Stored data entries
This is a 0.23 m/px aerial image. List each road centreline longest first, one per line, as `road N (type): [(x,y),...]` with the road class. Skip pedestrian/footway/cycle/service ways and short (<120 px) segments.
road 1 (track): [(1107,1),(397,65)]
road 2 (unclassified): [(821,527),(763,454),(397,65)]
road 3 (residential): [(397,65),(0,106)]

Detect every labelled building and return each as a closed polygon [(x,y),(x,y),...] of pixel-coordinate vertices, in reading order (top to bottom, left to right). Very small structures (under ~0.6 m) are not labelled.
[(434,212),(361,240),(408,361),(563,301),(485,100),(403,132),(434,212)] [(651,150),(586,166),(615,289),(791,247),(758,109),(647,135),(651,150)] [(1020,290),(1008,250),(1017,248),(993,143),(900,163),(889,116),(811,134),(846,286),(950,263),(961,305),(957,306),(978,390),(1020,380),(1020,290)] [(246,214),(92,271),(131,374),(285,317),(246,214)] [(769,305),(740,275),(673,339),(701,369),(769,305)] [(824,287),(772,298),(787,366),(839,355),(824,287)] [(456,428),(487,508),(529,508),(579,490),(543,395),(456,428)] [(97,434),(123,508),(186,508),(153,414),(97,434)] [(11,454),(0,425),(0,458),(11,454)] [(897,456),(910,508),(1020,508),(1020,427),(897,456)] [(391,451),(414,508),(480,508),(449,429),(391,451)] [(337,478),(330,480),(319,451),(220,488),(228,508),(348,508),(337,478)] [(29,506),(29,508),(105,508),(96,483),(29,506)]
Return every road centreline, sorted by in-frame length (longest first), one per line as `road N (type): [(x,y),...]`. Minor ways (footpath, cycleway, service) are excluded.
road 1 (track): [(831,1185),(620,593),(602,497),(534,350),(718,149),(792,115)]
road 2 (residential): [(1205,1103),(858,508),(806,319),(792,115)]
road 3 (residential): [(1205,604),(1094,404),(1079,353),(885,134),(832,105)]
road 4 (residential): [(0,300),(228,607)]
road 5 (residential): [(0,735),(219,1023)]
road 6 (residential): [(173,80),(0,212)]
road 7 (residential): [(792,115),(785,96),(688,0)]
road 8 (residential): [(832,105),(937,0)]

TASK REQUIREMENTS: Give the records again, unchanged and complete.

SOLUTION TO THE PROBLEM:
This is a 0.23 m/px aerial image. List each road centreline longest first, one per line, as `road N (type): [(x,y),...]` with the road class. Skip pedestrian/footway/cycle/service ways and short (<120 px) segments.
road 1 (track): [(1107,1),(397,65)]
road 2 (unclassified): [(821,527),(763,454),(397,65)]
road 3 (residential): [(397,65),(0,106)]

Detect every labelled building and return each as a closed polygon [(x,y),(x,y),...] of pixel-coordinate vertices, in reading order (top to bottom, left to right). Very small structures (under ~0.6 m) are not labelled.
[(434,212),(361,240),(408,361),(563,301),(485,100),(403,132),(434,212)] [(651,150),(586,166),(615,289),(791,247),(758,109),(647,135),(651,150)] [(1020,290),(1008,250),(1017,248),(993,143),(900,163),(889,116),(811,134),(846,286),(950,263),(961,305),(957,306),(978,390),(1020,380),(1020,290)] [(246,214),(92,271),(131,374),(285,317),(246,214)] [(769,305),(740,275),(673,339),(701,369),(769,305)] [(824,287),(772,298),(787,366),(839,355),(824,287)] [(456,428),(487,508),(529,508),(579,490),(543,395),(456,428)] [(97,434),(123,508),(186,508),(153,414),(97,434)] [(11,454),(0,425),(0,458),(11,454)] [(897,456),(910,508),(1020,508),(1020,427),(897,456)] [(391,451),(414,508),(480,508),(449,429),(391,451)] [(337,478),(330,480),(319,451),(220,488),(228,508),(348,508),(337,478)] [(29,506),(29,508),(105,508),(96,483),(29,506)]
Return every road centreline, sorted by in-frame length (longest first), one per line as `road N (type): [(x,y),...]`. Minor ways (footpath, cycleway, service) are excluded.
road 1 (track): [(831,1185),(620,593),(602,497),(534,350),(718,149),(792,115)]
road 2 (residential): [(1205,1103),(858,508),(806,319),(792,115)]
road 3 (residential): [(1205,604),(1094,404),(1079,353),(885,134),(832,105)]
road 4 (residential): [(0,300),(228,607)]
road 5 (residential): [(0,735),(219,1023)]
road 6 (residential): [(173,80),(0,212)]
road 7 (residential): [(792,115),(785,96),(688,0)]
road 8 (residential): [(832,105),(937,0)]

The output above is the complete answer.